+++ DATA EXCERPT
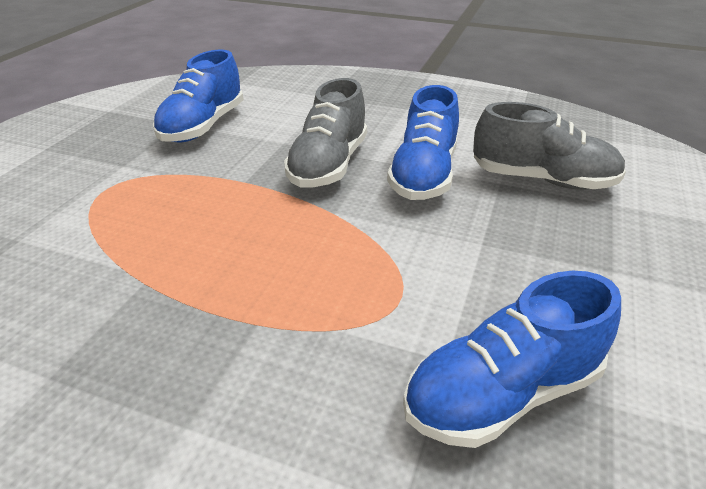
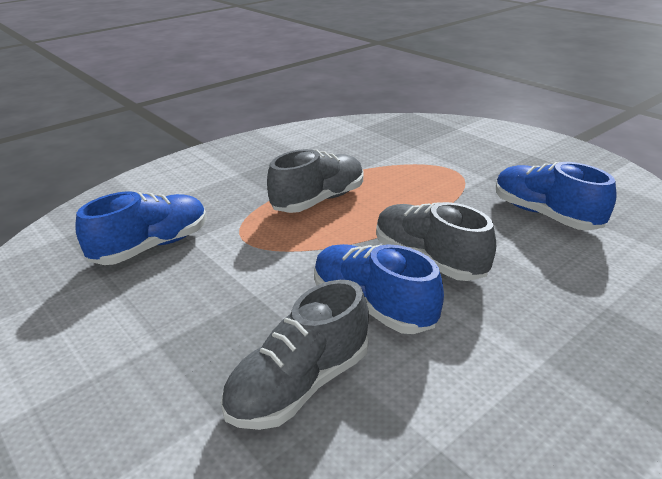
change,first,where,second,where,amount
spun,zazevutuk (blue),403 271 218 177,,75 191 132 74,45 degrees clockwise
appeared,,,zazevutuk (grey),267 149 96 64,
++++++
▸ **WHAT THE TASK REQUIRES**: Across the data, tally the lines containing "zazevutuk" and give back the number alone.

▸ **SOLUTION**: 2